> **AIM OF THE EXERCISE**: Write out the data below word for word, from its first line through the line that contains "30: (195, 338)", including both of those lines.

> **EXTRACTED ENTRIES**:
○ ○ ○

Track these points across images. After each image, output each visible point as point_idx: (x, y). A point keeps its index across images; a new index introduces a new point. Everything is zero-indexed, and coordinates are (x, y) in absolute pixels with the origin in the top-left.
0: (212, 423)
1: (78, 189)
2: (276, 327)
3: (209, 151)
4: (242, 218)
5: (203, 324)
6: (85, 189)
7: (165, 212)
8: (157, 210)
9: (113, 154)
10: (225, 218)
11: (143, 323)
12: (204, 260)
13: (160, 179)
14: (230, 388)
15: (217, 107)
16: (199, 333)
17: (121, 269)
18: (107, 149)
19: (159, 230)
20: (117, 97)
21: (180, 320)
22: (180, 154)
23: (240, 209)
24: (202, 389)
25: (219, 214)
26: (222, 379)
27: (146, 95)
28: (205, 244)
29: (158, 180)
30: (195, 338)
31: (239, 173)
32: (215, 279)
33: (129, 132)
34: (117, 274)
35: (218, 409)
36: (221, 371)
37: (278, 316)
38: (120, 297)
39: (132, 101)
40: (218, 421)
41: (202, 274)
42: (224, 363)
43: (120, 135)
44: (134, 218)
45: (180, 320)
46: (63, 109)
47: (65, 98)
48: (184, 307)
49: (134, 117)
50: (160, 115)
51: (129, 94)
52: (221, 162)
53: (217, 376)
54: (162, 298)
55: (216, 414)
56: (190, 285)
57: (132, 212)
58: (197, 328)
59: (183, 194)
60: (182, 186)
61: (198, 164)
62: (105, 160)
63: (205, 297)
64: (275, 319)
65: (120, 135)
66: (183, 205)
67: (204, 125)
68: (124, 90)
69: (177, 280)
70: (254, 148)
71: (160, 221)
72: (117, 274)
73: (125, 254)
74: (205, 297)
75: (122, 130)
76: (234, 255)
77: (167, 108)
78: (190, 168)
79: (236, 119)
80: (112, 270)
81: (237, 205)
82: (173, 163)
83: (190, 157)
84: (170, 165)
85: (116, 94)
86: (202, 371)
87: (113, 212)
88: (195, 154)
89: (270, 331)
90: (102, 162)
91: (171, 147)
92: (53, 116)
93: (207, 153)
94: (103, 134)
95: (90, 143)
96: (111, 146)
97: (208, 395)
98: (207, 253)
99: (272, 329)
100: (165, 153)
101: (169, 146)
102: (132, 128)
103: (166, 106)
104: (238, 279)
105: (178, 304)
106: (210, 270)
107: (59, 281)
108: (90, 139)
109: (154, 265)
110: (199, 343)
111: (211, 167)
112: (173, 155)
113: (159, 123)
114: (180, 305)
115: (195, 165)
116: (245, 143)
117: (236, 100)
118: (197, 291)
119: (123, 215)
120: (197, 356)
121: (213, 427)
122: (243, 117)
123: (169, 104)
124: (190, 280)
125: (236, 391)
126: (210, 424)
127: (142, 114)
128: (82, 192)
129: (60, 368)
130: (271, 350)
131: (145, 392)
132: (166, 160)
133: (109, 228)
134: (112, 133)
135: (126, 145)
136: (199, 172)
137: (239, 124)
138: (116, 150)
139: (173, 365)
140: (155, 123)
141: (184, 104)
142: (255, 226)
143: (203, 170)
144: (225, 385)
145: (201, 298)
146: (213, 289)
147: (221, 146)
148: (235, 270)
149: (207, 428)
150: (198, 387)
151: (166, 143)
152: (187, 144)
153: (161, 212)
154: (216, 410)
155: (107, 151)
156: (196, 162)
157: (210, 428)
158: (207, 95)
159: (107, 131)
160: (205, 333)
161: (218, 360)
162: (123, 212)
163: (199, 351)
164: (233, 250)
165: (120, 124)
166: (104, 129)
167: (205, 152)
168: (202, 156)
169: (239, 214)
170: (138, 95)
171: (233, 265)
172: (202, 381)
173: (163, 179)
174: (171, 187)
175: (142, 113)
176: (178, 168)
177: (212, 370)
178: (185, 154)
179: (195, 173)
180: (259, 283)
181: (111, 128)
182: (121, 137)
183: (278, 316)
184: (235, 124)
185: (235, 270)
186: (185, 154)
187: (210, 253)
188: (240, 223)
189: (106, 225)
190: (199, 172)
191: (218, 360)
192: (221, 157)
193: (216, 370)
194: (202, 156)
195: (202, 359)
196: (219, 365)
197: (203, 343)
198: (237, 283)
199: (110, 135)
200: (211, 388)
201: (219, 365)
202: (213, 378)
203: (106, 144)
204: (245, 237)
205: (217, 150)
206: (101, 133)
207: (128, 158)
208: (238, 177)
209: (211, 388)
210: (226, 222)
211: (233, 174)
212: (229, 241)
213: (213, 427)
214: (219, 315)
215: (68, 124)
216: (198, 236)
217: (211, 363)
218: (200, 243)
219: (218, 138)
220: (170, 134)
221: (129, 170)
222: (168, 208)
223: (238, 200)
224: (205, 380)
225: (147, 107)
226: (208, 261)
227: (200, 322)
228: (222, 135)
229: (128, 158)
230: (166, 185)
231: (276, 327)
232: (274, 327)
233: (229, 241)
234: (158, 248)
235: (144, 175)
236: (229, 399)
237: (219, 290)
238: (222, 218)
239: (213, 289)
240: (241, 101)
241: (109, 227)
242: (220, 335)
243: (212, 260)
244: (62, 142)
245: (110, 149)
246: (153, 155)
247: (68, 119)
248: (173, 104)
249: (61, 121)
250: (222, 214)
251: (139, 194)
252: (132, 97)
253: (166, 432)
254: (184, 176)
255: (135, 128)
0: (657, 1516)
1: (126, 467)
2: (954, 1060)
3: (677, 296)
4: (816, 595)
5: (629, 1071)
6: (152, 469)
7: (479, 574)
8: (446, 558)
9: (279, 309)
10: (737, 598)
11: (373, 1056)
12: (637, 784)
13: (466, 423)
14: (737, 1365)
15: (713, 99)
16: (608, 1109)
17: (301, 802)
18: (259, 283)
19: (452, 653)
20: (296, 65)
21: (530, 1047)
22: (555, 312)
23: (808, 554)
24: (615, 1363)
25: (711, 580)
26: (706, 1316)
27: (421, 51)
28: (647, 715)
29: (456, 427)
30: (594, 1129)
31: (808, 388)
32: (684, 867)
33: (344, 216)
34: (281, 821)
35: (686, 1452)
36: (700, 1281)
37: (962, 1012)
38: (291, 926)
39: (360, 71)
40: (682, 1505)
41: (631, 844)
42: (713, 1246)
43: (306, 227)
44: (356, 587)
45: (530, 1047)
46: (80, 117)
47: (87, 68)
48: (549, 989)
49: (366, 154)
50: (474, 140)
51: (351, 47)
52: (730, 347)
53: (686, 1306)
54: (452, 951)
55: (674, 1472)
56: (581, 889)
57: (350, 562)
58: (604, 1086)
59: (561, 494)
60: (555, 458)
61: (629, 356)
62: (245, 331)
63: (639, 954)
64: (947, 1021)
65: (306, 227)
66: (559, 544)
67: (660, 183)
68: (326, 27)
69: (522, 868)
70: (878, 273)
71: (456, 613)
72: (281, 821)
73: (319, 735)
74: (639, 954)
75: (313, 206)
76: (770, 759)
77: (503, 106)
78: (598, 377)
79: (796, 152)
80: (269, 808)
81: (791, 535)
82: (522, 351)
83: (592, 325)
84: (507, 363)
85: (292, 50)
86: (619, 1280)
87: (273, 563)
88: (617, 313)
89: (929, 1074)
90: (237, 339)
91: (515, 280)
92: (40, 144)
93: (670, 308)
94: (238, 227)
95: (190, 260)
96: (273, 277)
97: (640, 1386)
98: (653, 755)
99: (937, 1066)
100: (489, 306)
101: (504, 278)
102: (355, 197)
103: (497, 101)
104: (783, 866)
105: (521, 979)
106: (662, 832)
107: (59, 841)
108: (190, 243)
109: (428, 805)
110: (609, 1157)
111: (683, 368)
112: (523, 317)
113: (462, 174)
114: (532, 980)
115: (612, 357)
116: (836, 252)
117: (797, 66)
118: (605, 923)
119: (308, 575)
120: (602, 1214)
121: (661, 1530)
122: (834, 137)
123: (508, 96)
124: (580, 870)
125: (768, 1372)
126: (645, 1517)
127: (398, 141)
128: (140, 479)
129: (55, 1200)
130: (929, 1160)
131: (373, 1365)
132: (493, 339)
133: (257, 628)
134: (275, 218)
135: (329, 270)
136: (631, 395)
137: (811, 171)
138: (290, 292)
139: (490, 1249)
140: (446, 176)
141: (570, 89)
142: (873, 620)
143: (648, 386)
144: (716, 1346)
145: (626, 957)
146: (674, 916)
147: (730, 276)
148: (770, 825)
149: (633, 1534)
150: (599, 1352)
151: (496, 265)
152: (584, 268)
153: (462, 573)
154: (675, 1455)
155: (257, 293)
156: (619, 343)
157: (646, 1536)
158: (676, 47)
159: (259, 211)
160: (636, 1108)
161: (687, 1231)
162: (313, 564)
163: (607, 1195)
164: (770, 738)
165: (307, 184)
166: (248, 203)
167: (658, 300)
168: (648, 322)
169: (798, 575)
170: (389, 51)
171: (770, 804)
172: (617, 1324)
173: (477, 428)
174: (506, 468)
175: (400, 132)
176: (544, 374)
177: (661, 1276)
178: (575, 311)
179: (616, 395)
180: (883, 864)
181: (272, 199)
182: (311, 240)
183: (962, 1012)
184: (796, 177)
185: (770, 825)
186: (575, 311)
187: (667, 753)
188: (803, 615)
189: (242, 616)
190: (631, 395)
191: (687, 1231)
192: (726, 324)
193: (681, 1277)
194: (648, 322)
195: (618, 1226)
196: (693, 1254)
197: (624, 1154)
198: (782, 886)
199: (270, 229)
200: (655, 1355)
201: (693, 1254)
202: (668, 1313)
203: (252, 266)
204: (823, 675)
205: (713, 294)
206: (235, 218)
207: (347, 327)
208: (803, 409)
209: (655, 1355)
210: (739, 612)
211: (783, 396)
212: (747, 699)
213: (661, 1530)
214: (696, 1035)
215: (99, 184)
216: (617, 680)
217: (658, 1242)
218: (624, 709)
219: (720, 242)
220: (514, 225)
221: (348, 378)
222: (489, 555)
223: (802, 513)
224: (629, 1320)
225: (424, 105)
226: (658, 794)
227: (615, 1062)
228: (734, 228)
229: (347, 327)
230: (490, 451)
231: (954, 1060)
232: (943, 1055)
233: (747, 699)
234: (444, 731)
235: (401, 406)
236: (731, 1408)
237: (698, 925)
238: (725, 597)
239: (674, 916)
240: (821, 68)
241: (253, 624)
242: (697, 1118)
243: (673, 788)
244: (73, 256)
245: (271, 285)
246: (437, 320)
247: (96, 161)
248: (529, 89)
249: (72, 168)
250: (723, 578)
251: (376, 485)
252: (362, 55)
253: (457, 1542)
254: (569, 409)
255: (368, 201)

○ ○ ○

> **SOLUTION TO THIS TASK**:
Track these points across images. After each image, output each visible point as point_idx: (x, y). A point keeps its index across images; a new index introduces a new point. Everything is zero-indexed, and coordinates are (x, y) in absolute pixels with the origin in the top-left.
0: (212, 423)
1: (78, 189)
2: (276, 327)
3: (209, 151)
4: (242, 218)
5: (203, 324)
6: (85, 189)
7: (165, 212)
8: (157, 210)
9: (113, 154)
10: (225, 218)
11: (143, 323)
12: (204, 260)
13: (160, 179)
14: (230, 388)
15: (217, 107)
16: (199, 333)
17: (121, 269)
18: (107, 149)
19: (159, 230)
20: (117, 97)
21: (180, 320)
22: (180, 154)
23: (240, 209)
24: (202, 389)
25: (219, 214)
26: (222, 379)
27: (146, 95)
28: (205, 244)
29: (158, 180)
30: (195, 338)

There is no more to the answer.